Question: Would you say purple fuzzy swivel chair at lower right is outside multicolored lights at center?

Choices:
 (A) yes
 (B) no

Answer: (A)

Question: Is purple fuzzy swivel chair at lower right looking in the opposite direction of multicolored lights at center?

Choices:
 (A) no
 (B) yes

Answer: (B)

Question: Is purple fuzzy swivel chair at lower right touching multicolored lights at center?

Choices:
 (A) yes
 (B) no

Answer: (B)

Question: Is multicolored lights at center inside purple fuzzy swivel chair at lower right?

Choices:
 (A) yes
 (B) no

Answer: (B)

EXERCISE BRIEF – Copy out every line of the records above verbatim.

EXERCISE RESULT –
Question: Would you say purple fuzzy swivel chair at lower right is outside multicolored lights at center?

Choices:
 (A) yes
 (B) no

Answer: (A)

Question: Is purple fuzzy swivel chair at lower right looking in the opposite direction of multicolored lights at center?

Choices:
 (A) no
 (B) yes

Answer: (B)

Question: Is purple fuzzy swivel chair at lower right touching multicolored lights at center?

Choices:
 (A) yes
 (B) no

Answer: (B)

Question: Is multicolored lights at center inside purple fuzzy swivel chair at lower right?

Choices:
 (A) yes
 (B) no

Answer: (B)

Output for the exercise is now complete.